-- What the task asks --
Whenever "brush" appears in a line of the entries below, that line counts; give the total only.

(Source information)

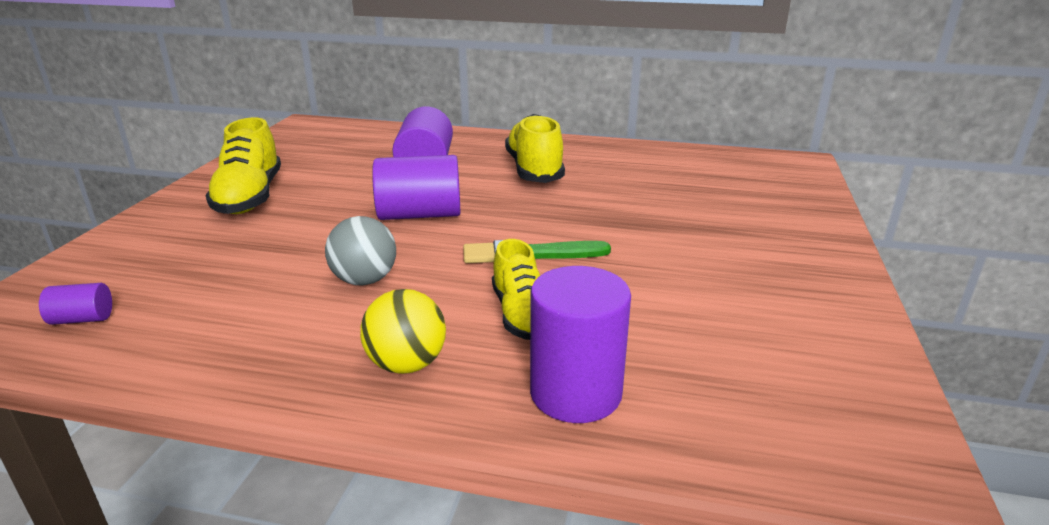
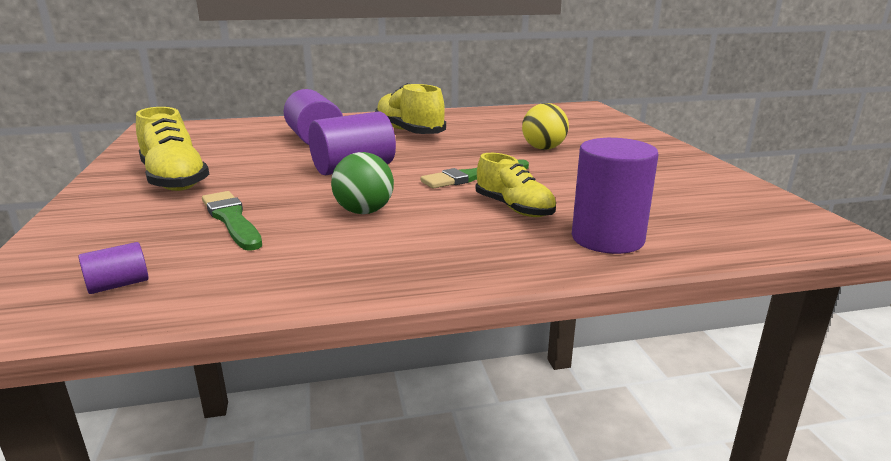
camera: 25 degrees left, 5 degrees down
grey ball [325,216,396,285] -> green ball [331,152,394,214]
yellow ball [360,289,446,374] -> yellow ball moved to [522,103,569,150]
none -> green brush [202,191,262,251]

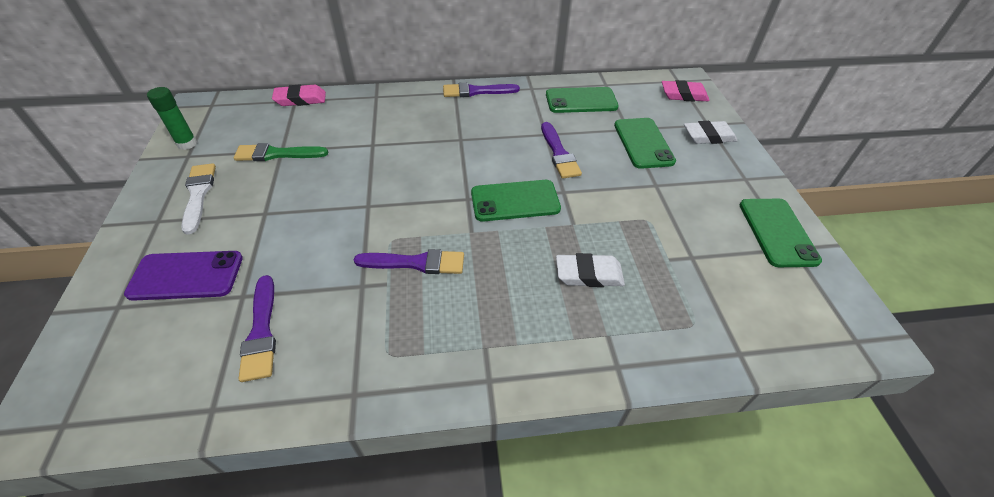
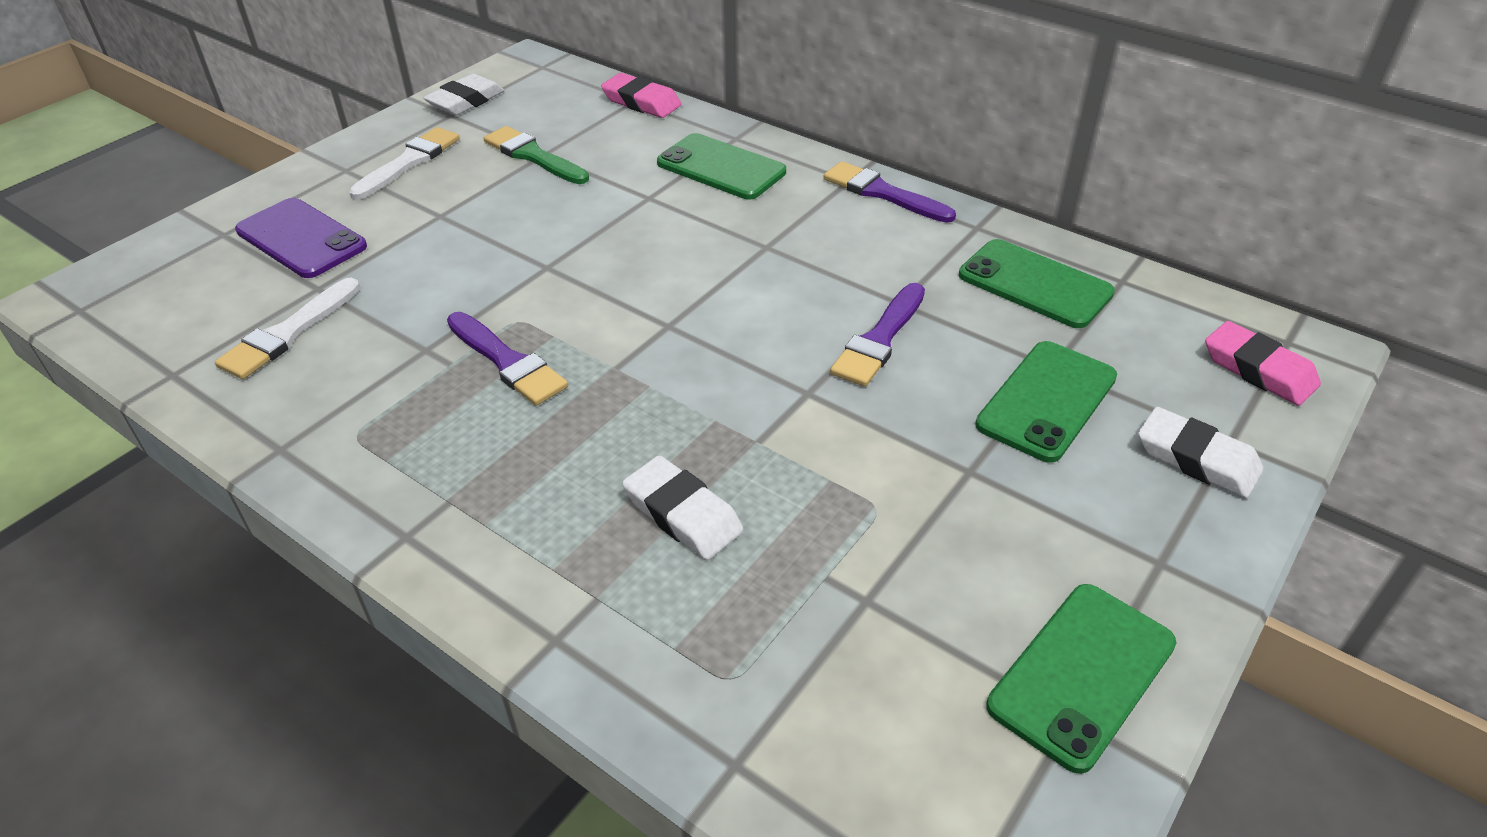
camera: 45 degrees right, 5 degrees down
green glue stick [147,87,197,150] -> white eraser [423,73,505,115]
purple brush [239,275,276,382] -> white brush [215,278,360,379]
green phone [471,180,561,222] -> green phone moved to [657,133,786,199]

(End Source information)

-- Result below --
2